Work to do: Return the lines below unchanged, starting at the line that contains "orange cross: moved 12 px down" and ending at the line that contains "purple line: moved 1 px right, 3 px down", with both of those lines included.

══ Data listing ══

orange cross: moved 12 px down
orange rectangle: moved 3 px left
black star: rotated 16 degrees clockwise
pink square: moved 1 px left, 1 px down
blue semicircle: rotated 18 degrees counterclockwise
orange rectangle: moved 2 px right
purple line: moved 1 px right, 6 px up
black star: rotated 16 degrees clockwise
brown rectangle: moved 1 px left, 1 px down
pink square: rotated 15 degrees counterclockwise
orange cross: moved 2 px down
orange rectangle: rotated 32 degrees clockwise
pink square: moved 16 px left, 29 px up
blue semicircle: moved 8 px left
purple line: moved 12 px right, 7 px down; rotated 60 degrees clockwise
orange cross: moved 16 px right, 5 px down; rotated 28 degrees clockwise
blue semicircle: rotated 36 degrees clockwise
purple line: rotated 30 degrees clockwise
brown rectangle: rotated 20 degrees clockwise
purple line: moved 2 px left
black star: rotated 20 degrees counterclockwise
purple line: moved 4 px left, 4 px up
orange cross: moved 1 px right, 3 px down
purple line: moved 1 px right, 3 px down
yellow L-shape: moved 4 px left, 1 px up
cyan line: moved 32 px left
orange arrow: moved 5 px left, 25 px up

═══
══ Data listing ══

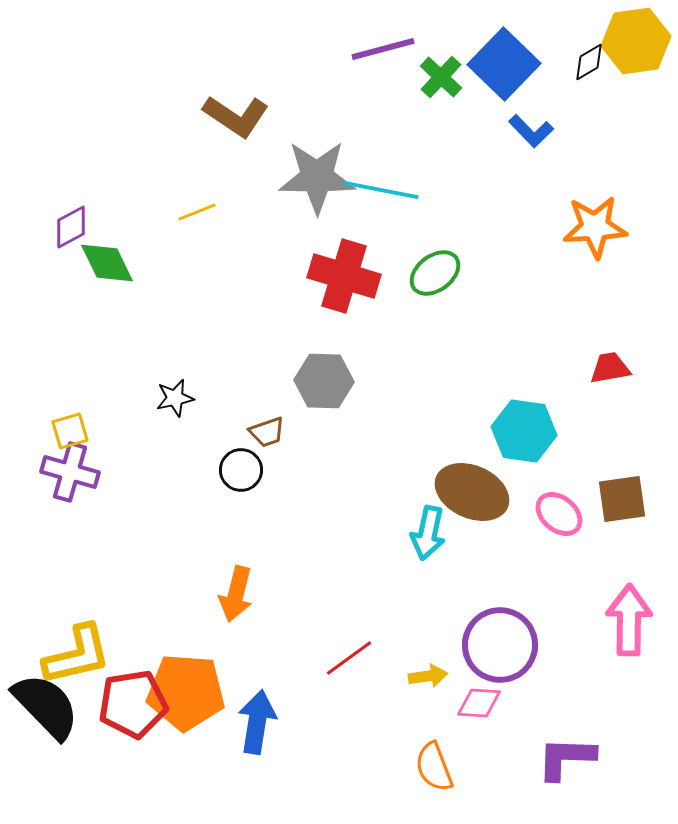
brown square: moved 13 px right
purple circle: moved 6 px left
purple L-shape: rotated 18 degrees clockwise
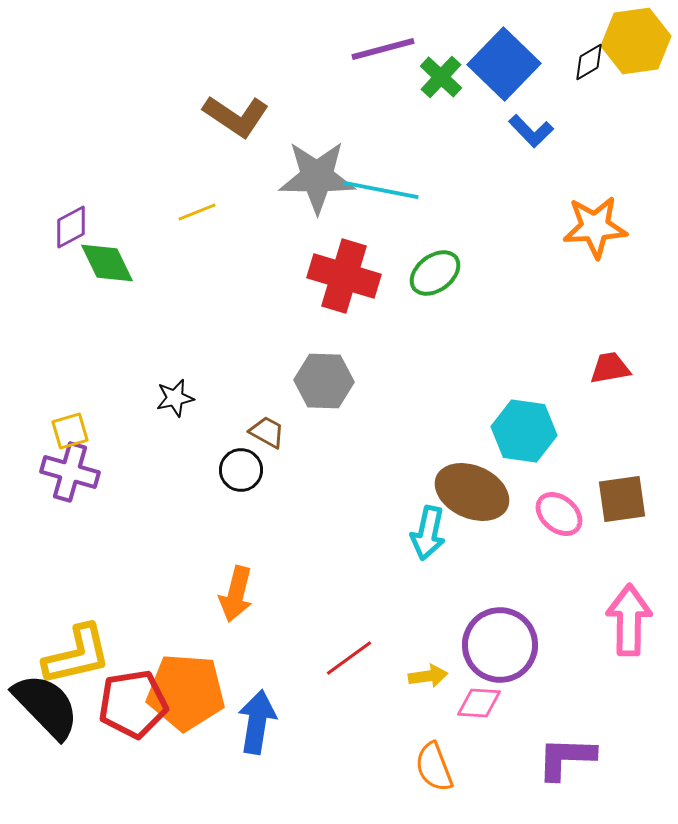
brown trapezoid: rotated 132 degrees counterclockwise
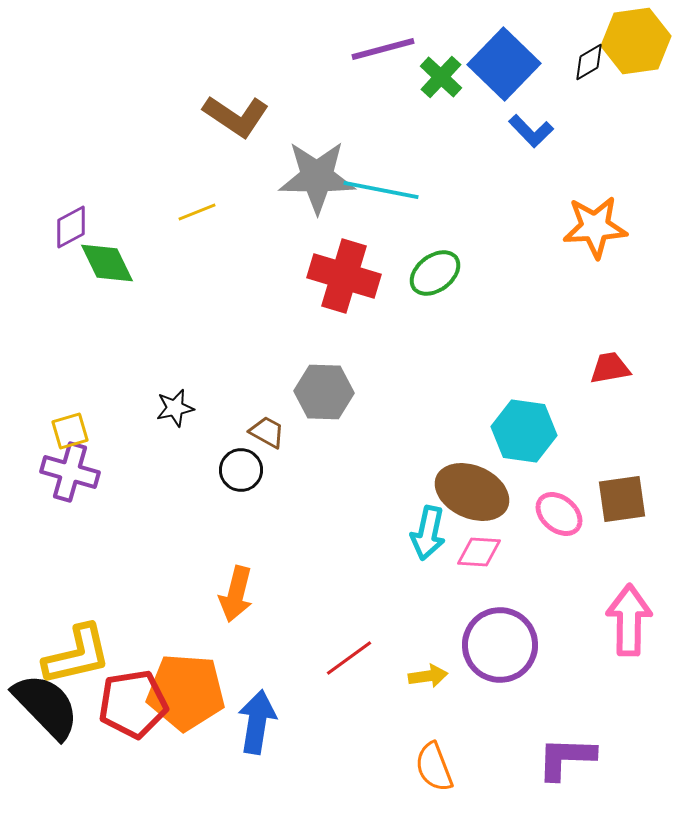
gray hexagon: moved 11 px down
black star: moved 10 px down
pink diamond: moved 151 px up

═══

Output of the task:
orange cross: moved 12 px down
orange rectangle: moved 3 px left
black star: rotated 16 degrees clockwise
pink square: moved 1 px left, 1 px down
blue semicircle: rotated 18 degrees counterclockwise
orange rectangle: moved 2 px right
purple line: moved 1 px right, 6 px up
black star: rotated 16 degrees clockwise
brown rectangle: moved 1 px left, 1 px down
pink square: rotated 15 degrees counterclockwise
orange cross: moved 2 px down
orange rectangle: rotated 32 degrees clockwise
pink square: moved 16 px left, 29 px up
blue semicircle: moved 8 px left
purple line: moved 12 px right, 7 px down; rotated 60 degrees clockwise
orange cross: moved 16 px right, 5 px down; rotated 28 degrees clockwise
blue semicircle: rotated 36 degrees clockwise
purple line: rotated 30 degrees clockwise
brown rectangle: rotated 20 degrees clockwise
purple line: moved 2 px left
black star: rotated 20 degrees counterclockwise
purple line: moved 4 px left, 4 px up
orange cross: moved 1 px right, 3 px down
purple line: moved 1 px right, 3 px down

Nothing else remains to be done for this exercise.